### Dataset entries:
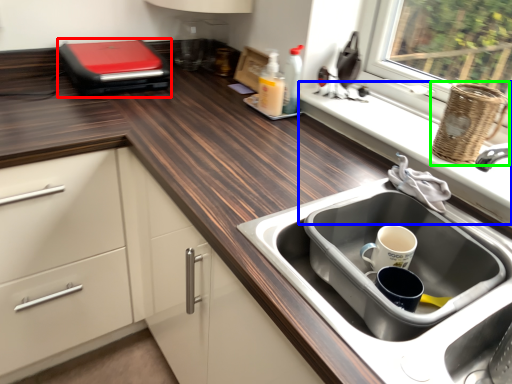
Question: Which object is the closest to the appliance (highlighted by a red box)? Choose among these: window sill (highlighted by a blue box) or basket (highlighted by a green box).

Choices:
 (A) window sill
 (B) basket

Answer: (A)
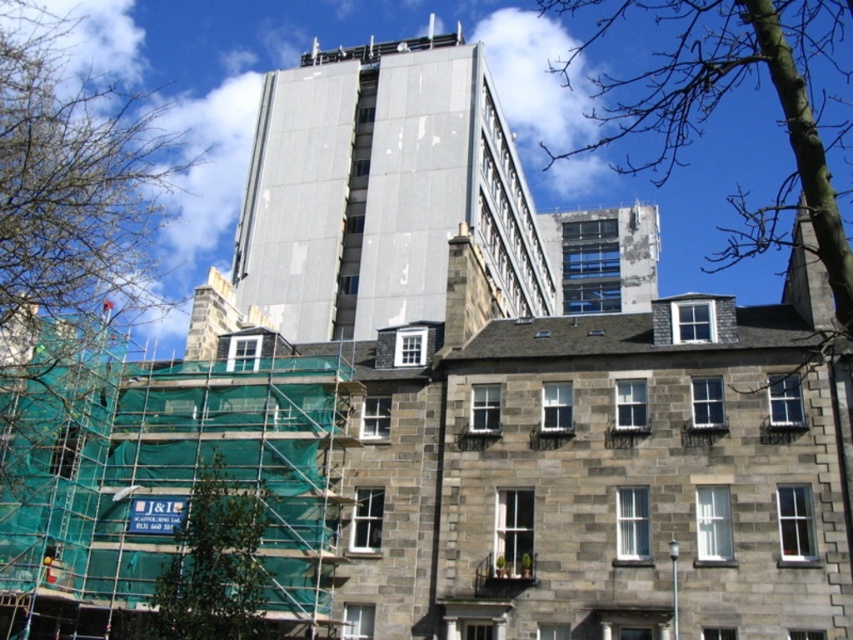
Question: Does bare wood tree at upper right appear under green leafy tree at lower left?

Choices:
 (A) yes
 (B) no

Answer: (B)

Question: Considering the real-world distances, which object is closest to the bare wood tree at upper right?

Choices:
 (A) green leafy tree at left
 (B) green leafy tree at lower left

Answer: (B)

Question: Among these objects, which one is farthest from the camera?

Choices:
 (A) green leafy tree at left
 (B) green leafy tree at lower left
 (C) silver metallic building at center

Answer: (C)

Question: Among these points, which one is nearest to the camera?

Choices:
 (A) (57, 288)
 (B) (236, 637)

Answer: (B)

Question: Is green leafy tree at left behind green leafy tree at lower left?

Choices:
 (A) yes
 (B) no

Answer: (A)

Question: Is green leafy tree at left below bare wood tree at upper right?

Choices:
 (A) no
 (B) yes

Answer: (B)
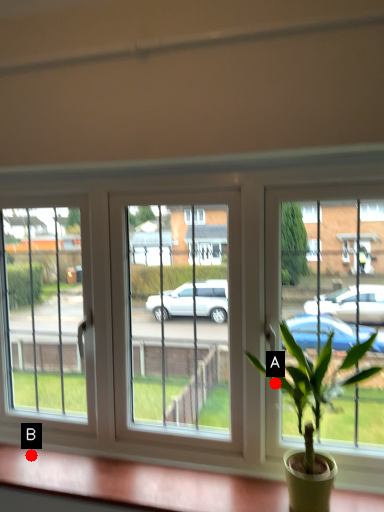
Question: Two points are circled on the image, labeled by A and B beside each circle. Which point is farther to the camera?

Choices:
 (A) A is further
 (B) B is further

Answer: (B)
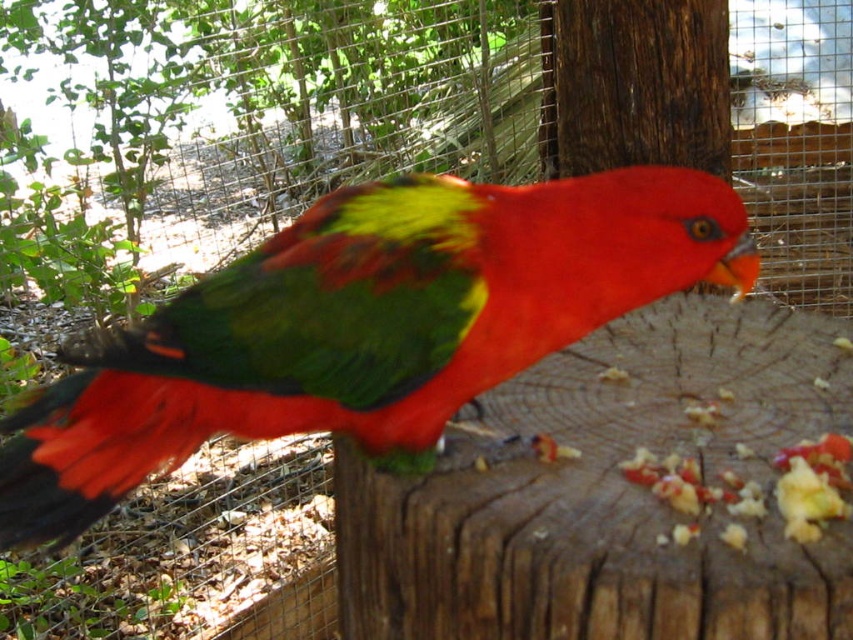
Can you confirm if shiny green parrot at center is shorter than brown rough tree trunk at center?

Correct, shiny green parrot at center is not as tall as brown rough tree trunk at center.

Is shiny green parrot at center smaller than brown rough tree trunk at center?

Correct, shiny green parrot at center occupies less space than brown rough tree trunk at center.

Which is in front, point (292, 307) or point (621, 157)?

Point (292, 307)

Find the location of a particular element. The height and width of the screenshot is (640, 853). shiny green parrot at center is located at coordinates (363, 326).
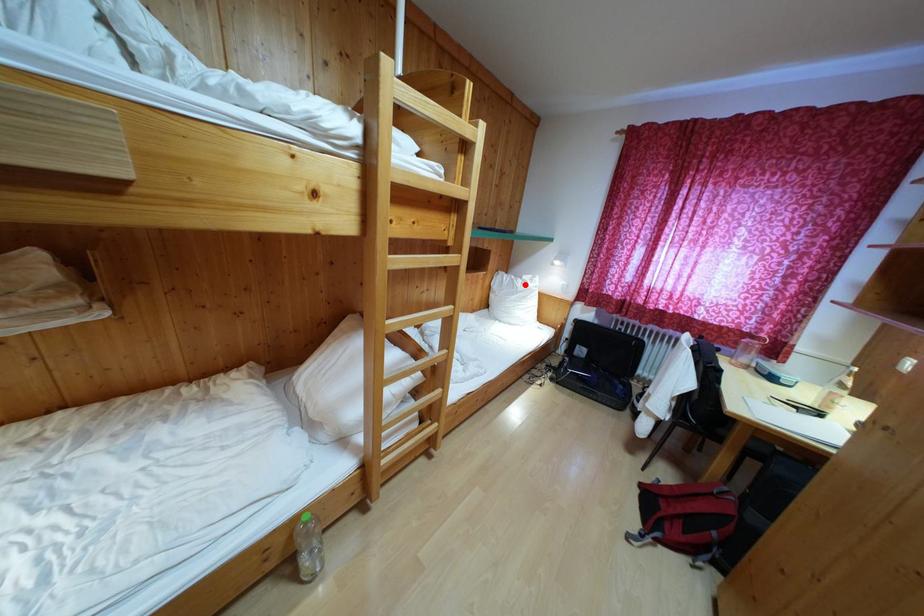
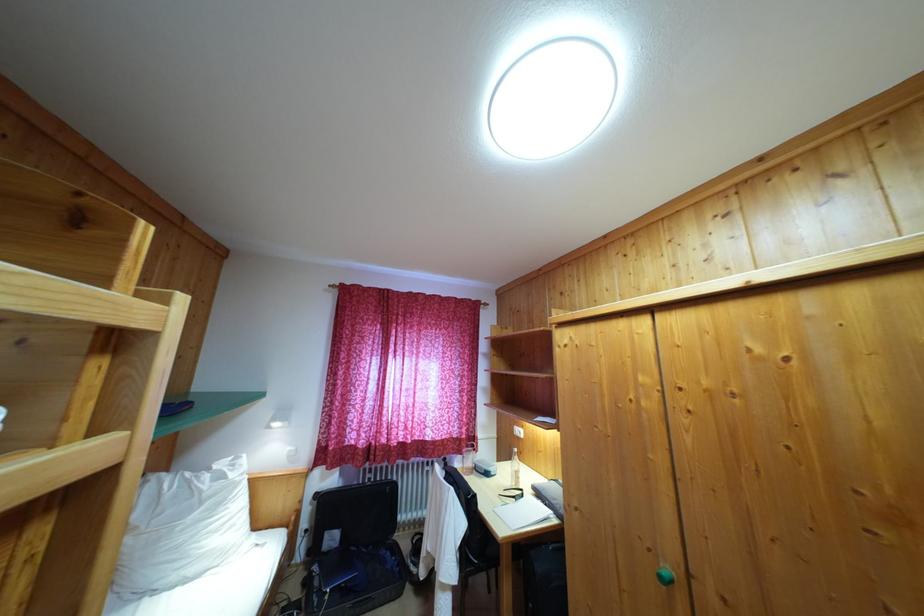
Question: I am providing you with two images of the same scene from different viewpoints. Given a red point in image1, look at the same physical point in image2. Is it:

Choices:
 (A) Closer to the viewpoint
 (B) Farther from the viewpoint

Answer: (B)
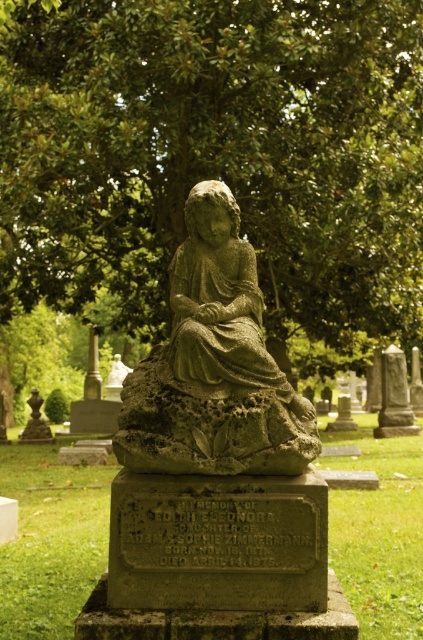
Question: Which point appears farthest from the camera in this image?

Choices:
 (A) (395, 356)
 (B) (30, 435)
 (C) (170, 237)

Answer: (B)

Question: Where is stone statue at center located in relation to green stone statue at center in the image?

Choices:
 (A) right
 (B) left

Answer: (B)

Question: Estimate the real-world distances between objects in this image. Which object is closer to the green stone statue at center?

Choices:
 (A) stone statue at center
 (B) green leafy tree at center

Answer: (A)

Question: Which of the following is the closest to the observer?

Choices:
 (A) (299, 454)
 (B) (222, 131)

Answer: (A)

Question: Can you confirm if stone statue at center is bigger than green stone statue at center?

Choices:
 (A) no
 (B) yes

Answer: (B)

Question: Does stone statue at center have a larger size compared to smooth gray stone at upper right?

Choices:
 (A) no
 (B) yes

Answer: (A)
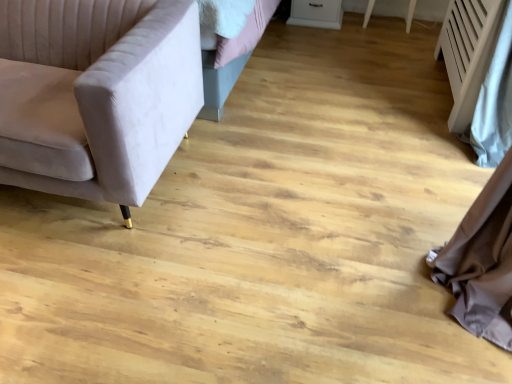
Question: From a real-world perspective, relative to white glossy drawer at upper center, is white textured radiator at right vertically above or below?

Choices:
 (A) below
 (B) above

Answer: (B)

Question: Is point (475, 43) positioned closer to the camera than point (290, 8)?

Choices:
 (A) closer
 (B) farther

Answer: (A)

Question: Which is nearer to the white textured radiator at right?

Choices:
 (A) velvet beige couch at left
 (B) white glossy drawer at upper center

Answer: (B)

Question: Which object is positioned farthest from the velvet beige couch at left?

Choices:
 (A) white glossy drawer at upper center
 (B) white textured radiator at right

Answer: (A)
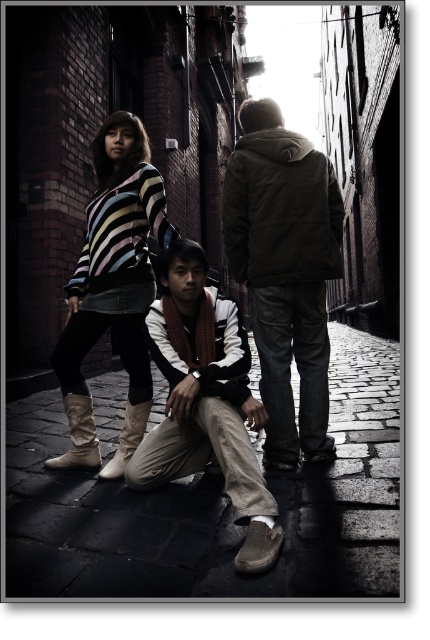
You are a photographer trying to capture both the dark brown leather jacket at center and the tan suede scarf at center in a single frame. Based on their sizes, which object would appear larger in the photo?

The dark brown leather jacket at center would appear larger in the photo because it is much taller than the tan suede scarf at center.

You are a fashion designer observing the two individuals in the alleyway. You need to determine which clothing item, the dark brown leather jacket at center or the striped sweater at center, would require more fabric to create a similar design. Based on their sizes in the image, which one would need more material?

The dark brown leather jacket at center has a greater height compared to the striped sweater at center, so it would require more fabric to create a similar design.

You are a photographer aiming to capture a candid shot of the two people in the alleyway. You notice the tan suede scarf at center and the striped sweater at center. Which object should you focus on first if you want to photograph the one that is more to the right?

The tan suede scarf at center is positioned on the right side of striped sweater at center, so you should focus on the tan suede scarf at center first to capture the one more to the right.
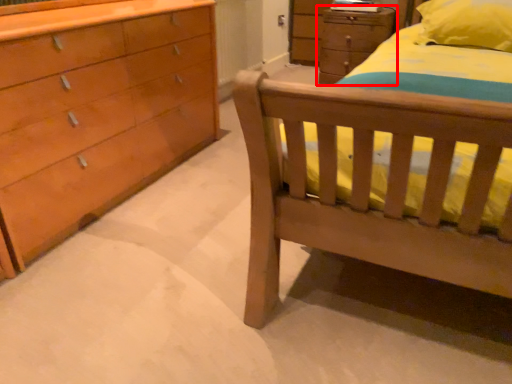
Question: Where is chest of drawers (annotated by the red box) located in relation to pillow in the image?

Choices:
 (A) right
 (B) left

Answer: (B)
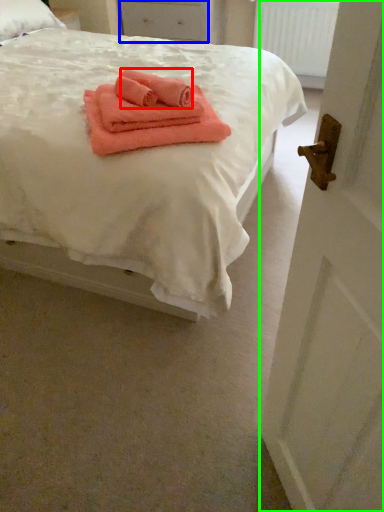
Question: Considering the real-world distances, which object is closest to cloth (highlighted by a red box)? drawer (highlighted by a blue box) or door (highlighted by a green box).

Choices:
 (A) drawer
 (B) door

Answer: (B)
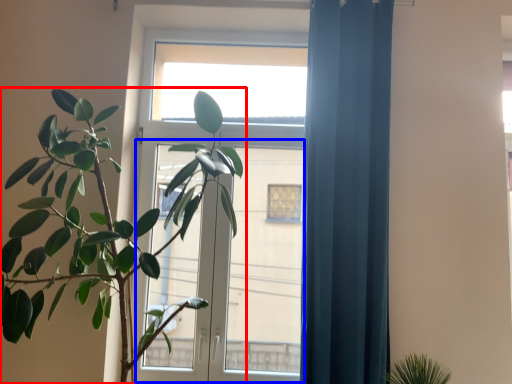
Question: Which point is further to the camera, houseplant (highlighted by a red box) or screen door (highlighted by a blue box)?

Choices:
 (A) houseplant
 (B) screen door

Answer: (B)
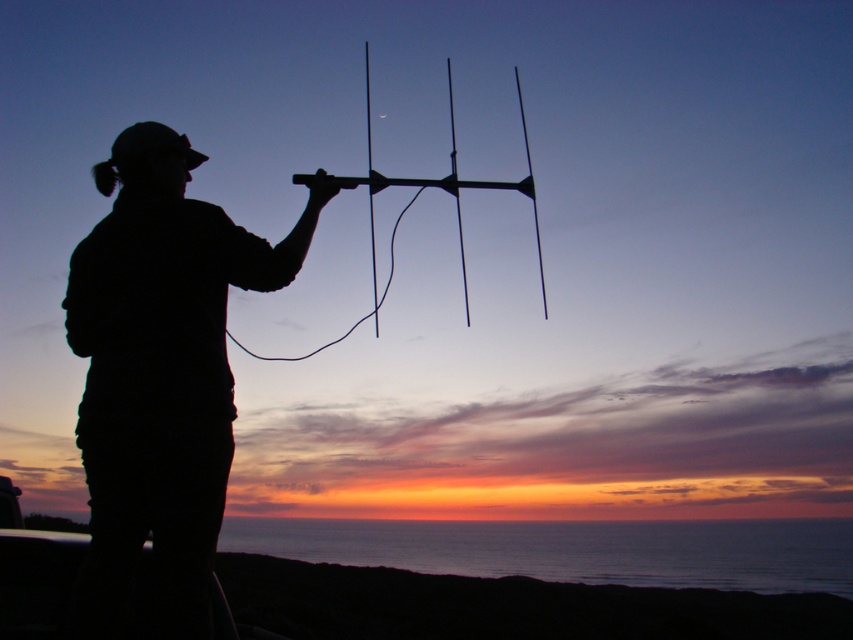
Question: Which point is closer to the camera?

Choices:
 (A) black matte antenna at center
 (B) silhouette fabric at left

Answer: (B)

Question: Can you confirm if silhouette fabric at left is bigger than black matte antenna at center?

Choices:
 (A) yes
 (B) no

Answer: (B)

Question: Is silhouette fabric at left closer to the viewer compared to black matte antenna at center?

Choices:
 (A) yes
 (B) no

Answer: (A)

Question: Which point is farther from the camera taking this photo?

Choices:
 (A) (93, 394)
 (B) (373, 307)

Answer: (B)

Question: Does silhouette fabric at left lie in front of black matte antenna at center?

Choices:
 (A) yes
 (B) no

Answer: (A)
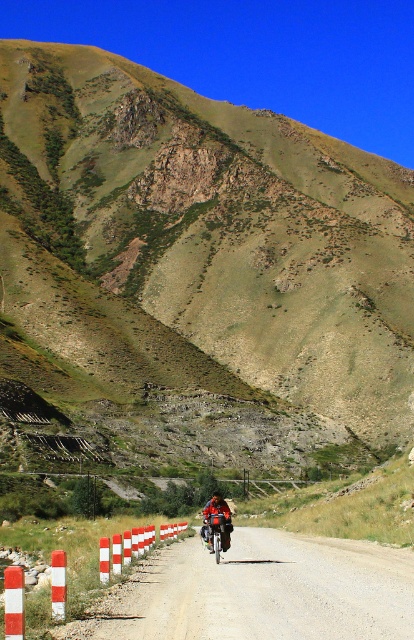
In the scene shown: Who is more distant from viewer, (65, 144) or (286, 541)?

Positioned behind is point (65, 144).

Which of these two, green grassy hillside at upper center or smooth asphalt road at center, stands shorter?

smooth asphalt road at center is shorter.

Is point (373, 285) closer to camera compared to point (274, 540)?

No, it is behind (274, 540).

Locate an element on the screen. green grassy hillside at upper center is located at coordinates (195, 268).

Find the location of a particular element. The height and width of the screenshot is (640, 414). smooth asphalt road at center is located at coordinates (259, 592).

The height and width of the screenshot is (640, 414). What do you see at coordinates (259, 592) in the screenshot? I see `smooth asphalt road at center` at bounding box center [259, 592].

Where is `smooth asphalt road at center`? This screenshot has height=640, width=414. smooth asphalt road at center is located at coordinates (259, 592).

Is green grassy hillside at upper center wider than red and white striped barrier at lower left?

Correct, the width of green grassy hillside at upper center exceeds that of red and white striped barrier at lower left.

Does green grassy hillside at upper center appear over red and white striped barrier at lower left?

Yes.

Does point (146, 221) come farther from viewer compared to point (98, 580)?

Yes, point (146, 221) is farther from viewer.

You are a GUI agent. You are given a task and a screenshot of the screen. Output one action in this format:
    pyautogui.click(x=<x>, y=<y>)
    Task: Click on the green grassy hillside at upper center
    The image size is (414, 640).
    Given the screenshot: What is the action you would take?
    [195, 268]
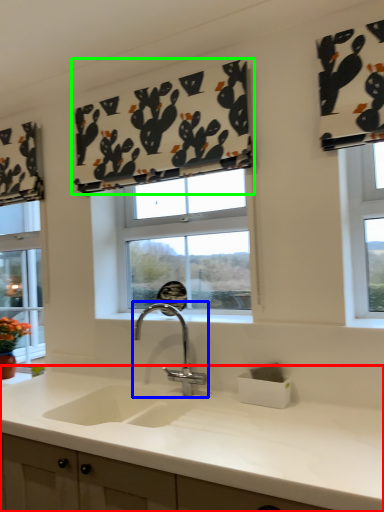
Question: Which object is positioned closest to countertop (highlighted by a red box)? Select from tap (highlighted by a blue box) and curtain (highlighted by a green box).

Choices:
 (A) tap
 (B) curtain

Answer: (A)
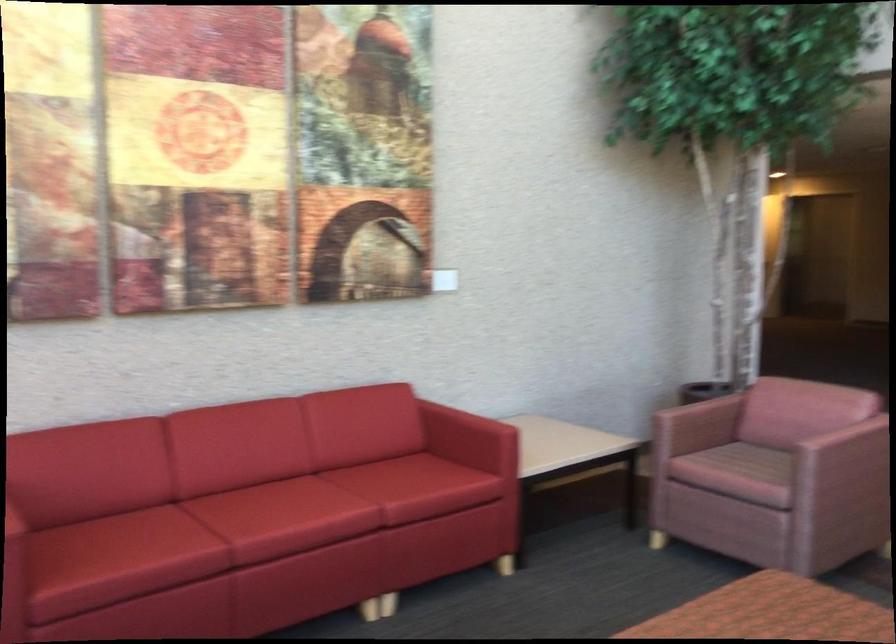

### TASK:
Copy out the text of every record above word for word, and leave the pictures out of your answer.

### YOUR SOLUTION:
Question: Which object is the closest to the appliance (highlighted by a red box)? Choose among these: window sill (highlighted by a blue box) or basket (highlighted by a green box).

Choices:
 (A) window sill
 (B) basket

Answer: (A)
Question: Does bare wood tree at upper right appear under green leafy tree at lower left?

Choices:
 (A) yes
 (B) no

Answer: (B)

Question: Considering the real-world distances, which object is closest to the bare wood tree at upper right?

Choices:
 (A) green leafy tree at left
 (B) green leafy tree at lower left

Answer: (B)

Question: Among these objects, which one is farthest from the camera?

Choices:
 (A) green leafy tree at left
 (B) green leafy tree at lower left
 (C) silver metallic building at center

Answer: (C)

Question: Among these points, which one is nearest to the camera?

Choices:
 (A) (57, 288)
 (B) (236, 637)

Answer: (B)

Question: Is green leafy tree at left behind green leafy tree at lower left?

Choices:
 (A) yes
 (B) no

Answer: (A)

Question: Is green leafy tree at left below bare wood tree at upper right?

Choices:
 (A) no
 (B) yes

Answer: (B)
Question: Two points are circled on the image, labeled by A and B beside each circle. Which point is farther to the camera?

Choices:
 (A) A is further
 (B) B is further

Answer: (B)
Can you confirm if shiny green parrot at center is shorter than brown rough tree trunk at center?

Correct, shiny green parrot at center is not as tall as brown rough tree trunk at center.

Is shiny green parrot at center smaller than brown rough tree trunk at center?

Correct, shiny green parrot at center occupies less space than brown rough tree trunk at center.

Which is in front, point (292, 307) or point (621, 157)?

Point (292, 307)

Find the location of a particular element. The height and width of the screenshot is (640, 853). shiny green parrot at center is located at coordinates (363, 326).
Question: I am providing you with two images of the same scene from different viewpoints. Given a red point in image1, look at the same physical point in image2. Is it:

Choices:
 (A) Closer to the viewpoint
 (B) Farther from the viewpoint

Answer: (B)
Question: Which point appears farthest from the camera in this image?

Choices:
 (A) (395, 356)
 (B) (30, 435)
 (C) (170, 237)

Answer: (B)

Question: Where is stone statue at center located in relation to green stone statue at center in the image?

Choices:
 (A) right
 (B) left

Answer: (B)

Question: Estimate the real-world distances between objects in this image. Which object is closer to the green stone statue at center?

Choices:
 (A) stone statue at center
 (B) green leafy tree at center

Answer: (A)

Question: Which of the following is the closest to the observer?

Choices:
 (A) (299, 454)
 (B) (222, 131)

Answer: (A)

Question: Can you confirm if stone statue at center is bigger than green stone statue at center?

Choices:
 (A) no
 (B) yes

Answer: (B)

Question: Does stone statue at center have a larger size compared to smooth gray stone at upper right?

Choices:
 (A) no
 (B) yes

Answer: (A)
Question: From a real-world perspective, relative to white glossy drawer at upper center, is white textured radiator at right vertically above or below?

Choices:
 (A) below
 (B) above

Answer: (B)

Question: Is point (475, 43) positioned closer to the camera than point (290, 8)?

Choices:
 (A) closer
 (B) farther

Answer: (A)

Question: Which is nearer to the white textured radiator at right?

Choices:
 (A) velvet beige couch at left
 (B) white glossy drawer at upper center

Answer: (B)

Question: Which object is positioned farthest from the velvet beige couch at left?

Choices:
 (A) white glossy drawer at upper center
 (B) white textured radiator at right

Answer: (A)
You are a photographer trying to capture both the dark brown leather jacket at center and the tan suede scarf at center in a single frame. Based on their sizes, which object would appear larger in the photo?

The dark brown leather jacket at center would appear larger in the photo because it is much taller than the tan suede scarf at center.

You are a fashion designer observing the two individuals in the alleyway. You need to determine which clothing item, the dark brown leather jacket at center or the striped sweater at center, would require more fabric to create a similar design. Based on their sizes in the image, which one would need more material?

The dark brown leather jacket at center has a greater height compared to the striped sweater at center, so it would require more fabric to create a similar design.

You are a photographer aiming to capture a candid shot of the two people in the alleyway. You notice the tan suede scarf at center and the striped sweater at center. Which object should you focus on first if you want to photograph the one that is more to the right?

The tan suede scarf at center is positioned on the right side of striped sweater at center, so you should focus on the tan suede scarf at center first to capture the one more to the right.
Question: Where is chest of drawers (annotated by the red box) located in relation to pillow in the image?

Choices:
 (A) right
 (B) left

Answer: (B)
Question: Considering the real-world distances, which object is closest to cloth (highlighted by a red box)? drawer (highlighted by a blue box) or door (highlighted by a green box).

Choices:
 (A) drawer
 (B) door

Answer: (B)
Question: Which point is further to the camera, houseplant (highlighted by a red box) or screen door (highlighted by a blue box)?

Choices:
 (A) houseplant
 (B) screen door

Answer: (B)
Question: Which point is closer to the camera?

Choices:
 (A) black matte antenna at center
 (B) silhouette fabric at left

Answer: (B)

Question: Can you confirm if silhouette fabric at left is bigger than black matte antenna at center?

Choices:
 (A) yes
 (B) no

Answer: (B)

Question: Is silhouette fabric at left closer to the viewer compared to black matte antenna at center?

Choices:
 (A) yes
 (B) no

Answer: (A)

Question: Which point is farther from the camera taking this photo?

Choices:
 (A) (93, 394)
 (B) (373, 307)

Answer: (B)

Question: Does silhouette fabric at left lie in front of black matte antenna at center?

Choices:
 (A) yes
 (B) no

Answer: (A)
In the scene shown: Who is more distant from viewer, (65, 144) or (286, 541)?

Positioned behind is point (65, 144).

Which of these two, green grassy hillside at upper center or smooth asphalt road at center, stands shorter?

smooth asphalt road at center is shorter.

Is point (373, 285) closer to camera compared to point (274, 540)?

No, it is behind (274, 540).

Locate an element on the screen. green grassy hillside at upper center is located at coordinates (195, 268).

Find the location of a particular element. The height and width of the screenshot is (640, 414). smooth asphalt road at center is located at coordinates (259, 592).

The height and width of the screenshot is (640, 414). What do you see at coordinates (259, 592) in the screenshot? I see `smooth asphalt road at center` at bounding box center [259, 592].

Where is `smooth asphalt road at center`? This screenshot has height=640, width=414. smooth asphalt road at center is located at coordinates (259, 592).

Is green grassy hillside at upper center wider than red and white striped barrier at lower left?

Correct, the width of green grassy hillside at upper center exceeds that of red and white striped barrier at lower left.

Does green grassy hillside at upper center appear over red and white striped barrier at lower left?

Yes.

Does point (146, 221) come farther from viewer compared to point (98, 580)?

Yes, point (146, 221) is farther from viewer.

You are a GUI agent. You are given a task and a screenshot of the screen. Output one action in this format:
    pyautogui.click(x=<x>, y=<y>)
    Task: Click on the green grassy hillside at upper center
    The image size is (414, 640).
    Given the screenshot: What is the action you would take?
    [195, 268]
Question: Which object is positioned closest to countertop (highlighted by a red box)? Select from tap (highlighted by a blue box) and curtain (highlighted by a green box).

Choices:
 (A) tap
 (B) curtain

Answer: (A)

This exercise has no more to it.